Before-and-after object lists
--
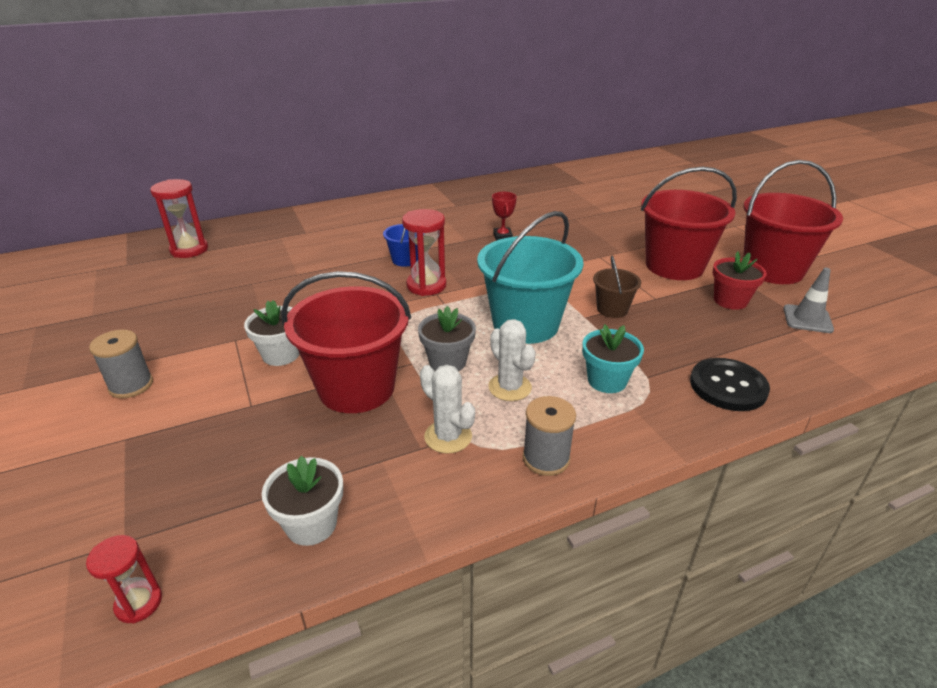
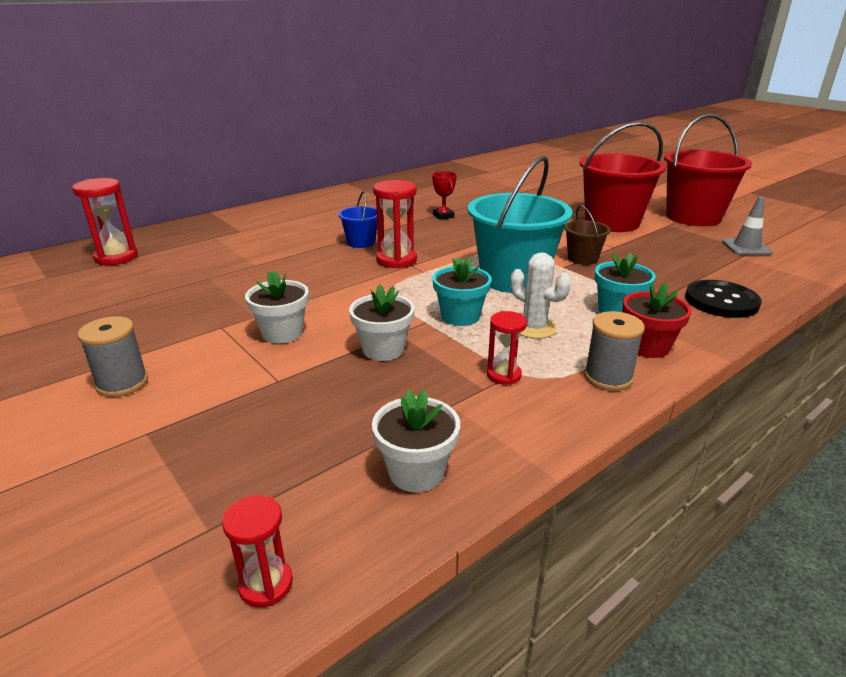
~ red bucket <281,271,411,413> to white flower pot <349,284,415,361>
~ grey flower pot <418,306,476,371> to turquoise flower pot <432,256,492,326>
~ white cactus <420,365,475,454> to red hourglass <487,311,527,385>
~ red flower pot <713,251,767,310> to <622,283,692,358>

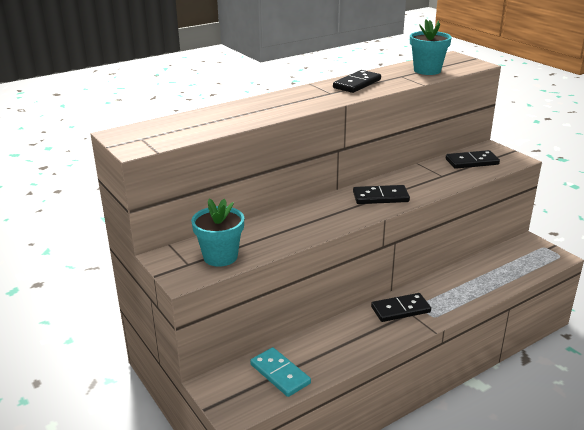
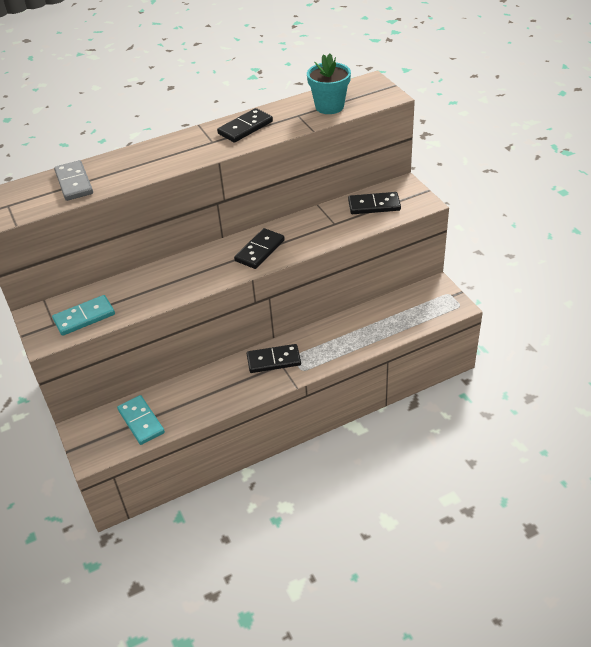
~ turquoise flower pot <191,198,244,267> to turquoise domino <52,295,115,336>
~ black domino <353,185,410,204> = <234,228,285,269> 60 degrees counterclockwise
+ grey domino <54,160,93,201>

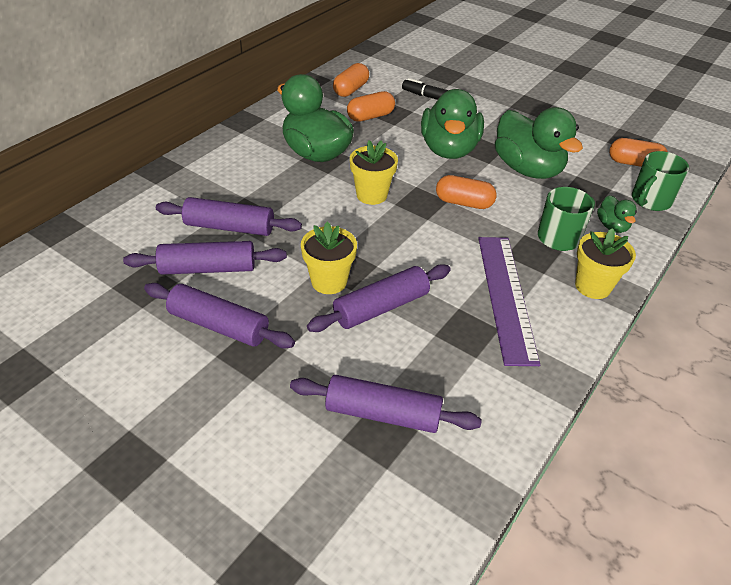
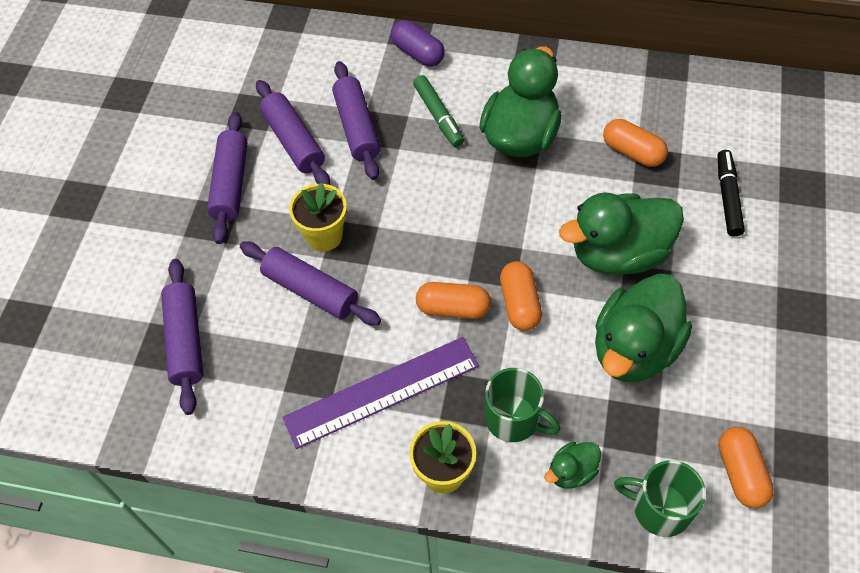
~ orange capsule <333,63,369,97> to <416,282,491,319>
- yellow flower pot <350,140,398,205>
+ purple capsule <391,20,445,67>
+ green marker <413,75,464,147>

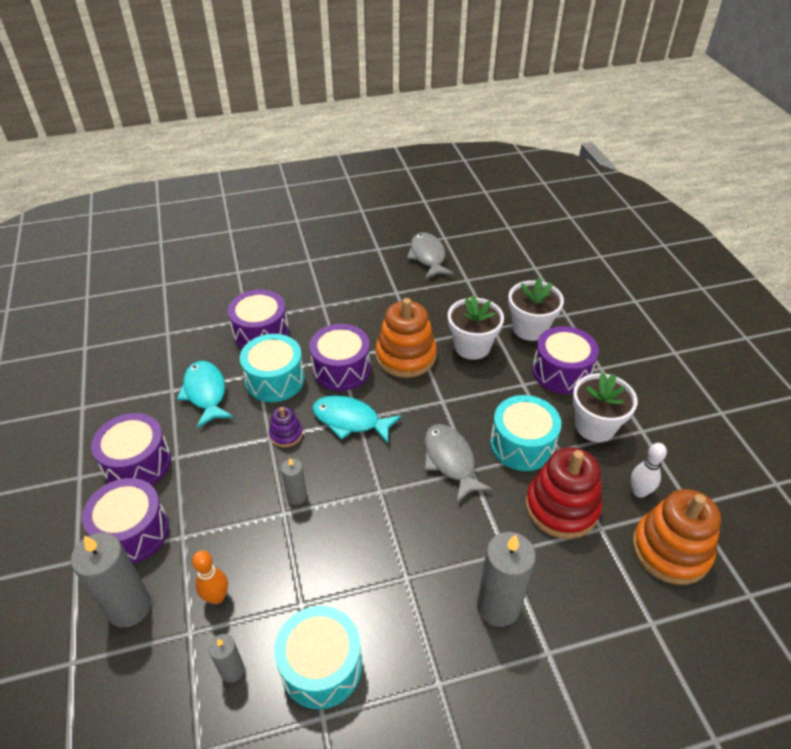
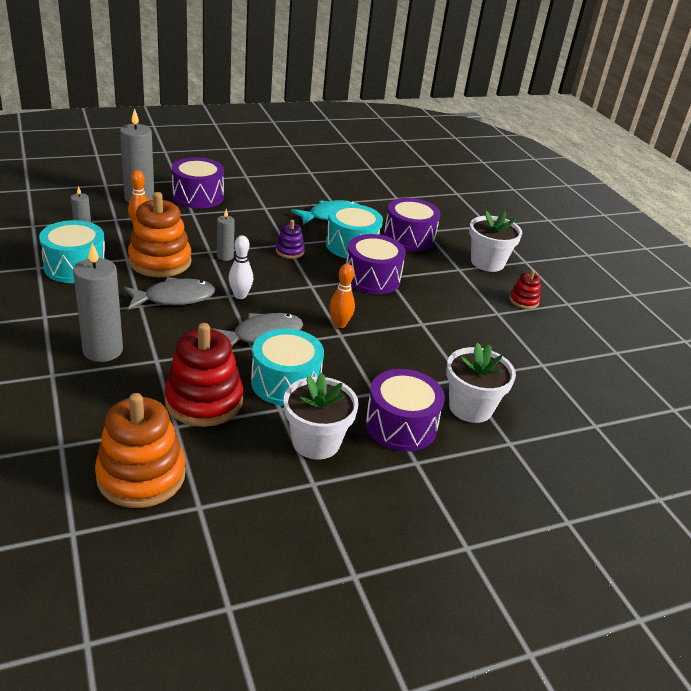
- purple drum <91,413,171,485>
- turquoise fish <312,395,401,444>
~ orange stacking toy <376,298,437,378> to <128,192,192,277>
~ grey fish <407,232,454,279> to <124,277,215,309>
~ white flower pot <448,295,504,360> to <469,211,522,272>
~ white bowling pin <631,443,667,498> to <228,235,253,299>
+ orange bowling pin <330,264,355,328>
+ red stacking toy <509,269,541,309>

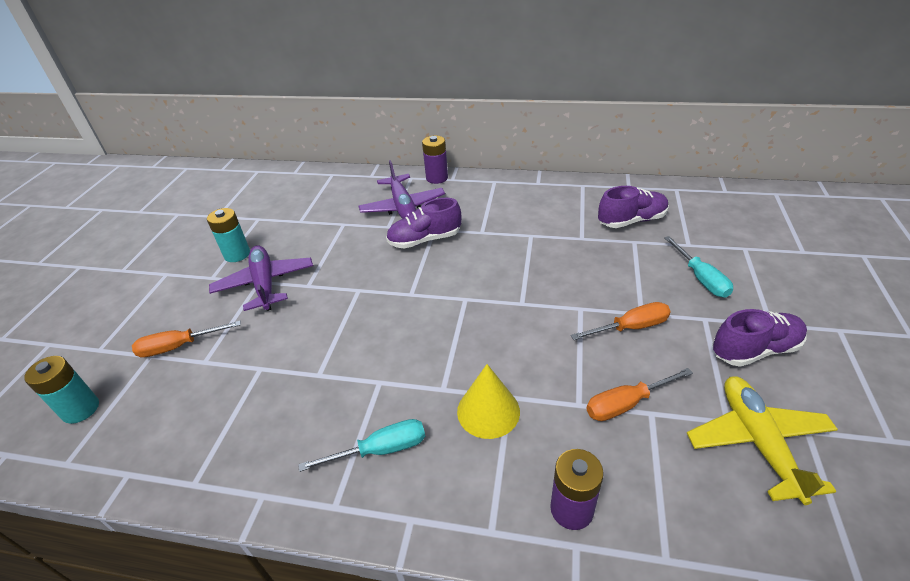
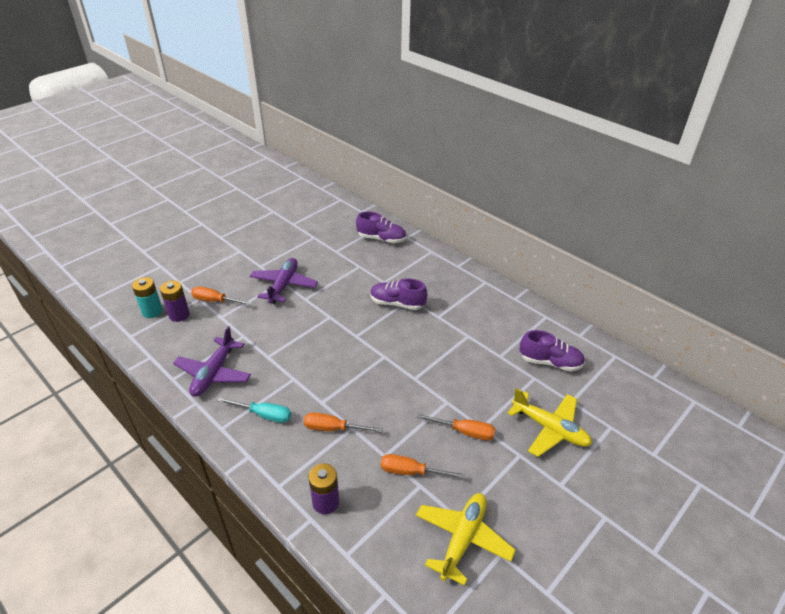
- turquoise battery <207,208,250,262>
~ purple plane <359,160,445,219> to <173,326,251,397>
~ purple battery <422,136,448,184> to <160,281,190,322>
~ yellow cone <457,364,520,439> to orange screwdriver <304,412,383,433>
~ turquoise screwdriver <664,236,733,298> to yellow plane <507,388,592,457>
~ purple shoe <712,309,807,367> to <356,211,406,243>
--
### WORK TO COMPLETE:
Scan the data, and report each line that uses the word "flower".

### RESULT OF THIS EXERCISE:
~ red bucket <281,271,411,413> to white flower pot <349,284,415,361>
~ grey flower pot <418,306,476,371> to turquoise flower pot <432,256,492,326>
~ red flower pot <713,251,767,310> to <622,283,692,358>
~ turquoise flower pot <191,198,244,267> to turquoise domino <52,295,115,336>
- yellow flower pot <350,140,398,205>
~ white flower pot <448,295,504,360> to <469,211,522,272>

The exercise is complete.